■ The problem
Every line of the listing belongs in your answer exactly as written; the images do not.

# # # # #

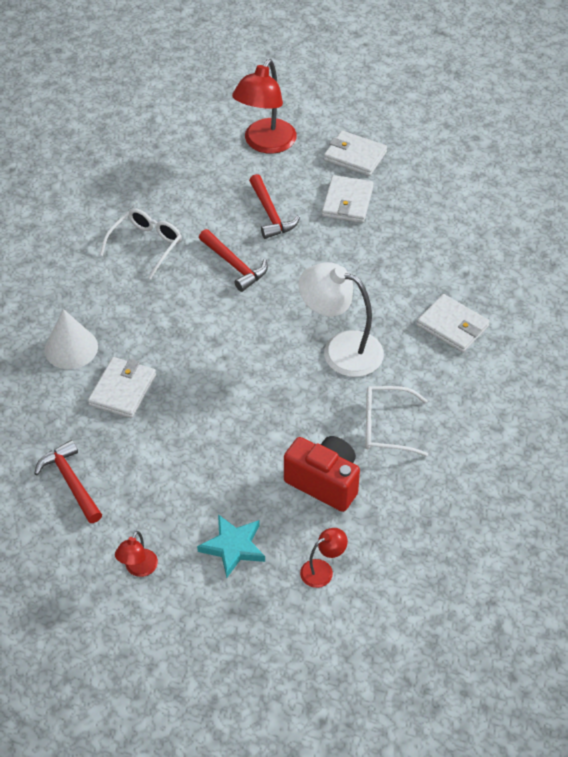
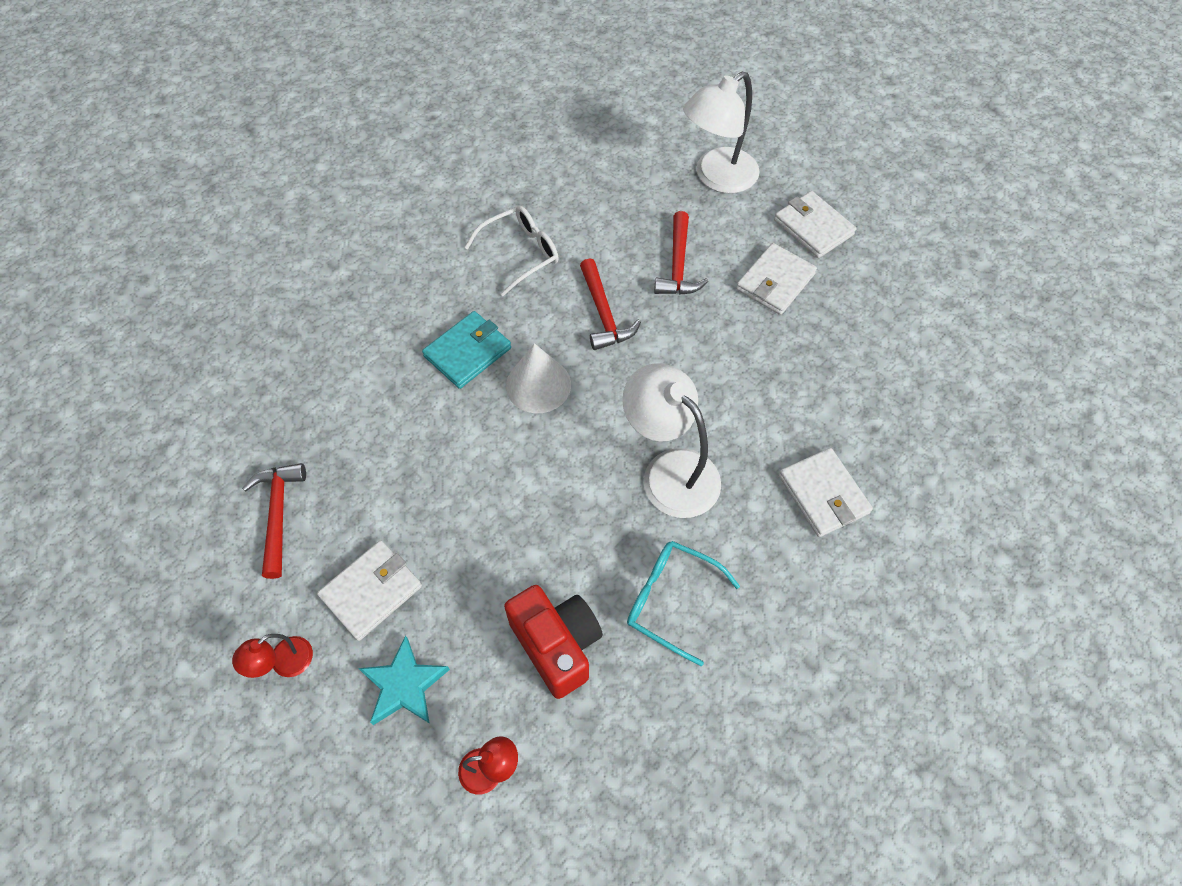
camera: 25 degrees right, 10 degrees up
white cone [44,309,98,369] -> white cone moved to [506,343,571,413]
white wallet [88,357,156,418] -> white wallet moved to [317,540,422,641]
red lamp [232,59,297,154] -> white lamp [683,72,760,194]
white glasses [365,386,428,457] -> turquoise glasses [627,541,740,666]
none -> turquoise wallet [422,311,511,389]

# # # # #

■ Task result
camera: 25 degrees right, 10 degrees up
white cone [44,309,98,369] -> white cone moved to [506,343,571,413]
white wallet [88,357,156,418] -> white wallet moved to [317,540,422,641]
red lamp [232,59,297,154] -> white lamp [683,72,760,194]
white glasses [365,386,428,457] -> turquoise glasses [627,541,740,666]
none -> turquoise wallet [422,311,511,389]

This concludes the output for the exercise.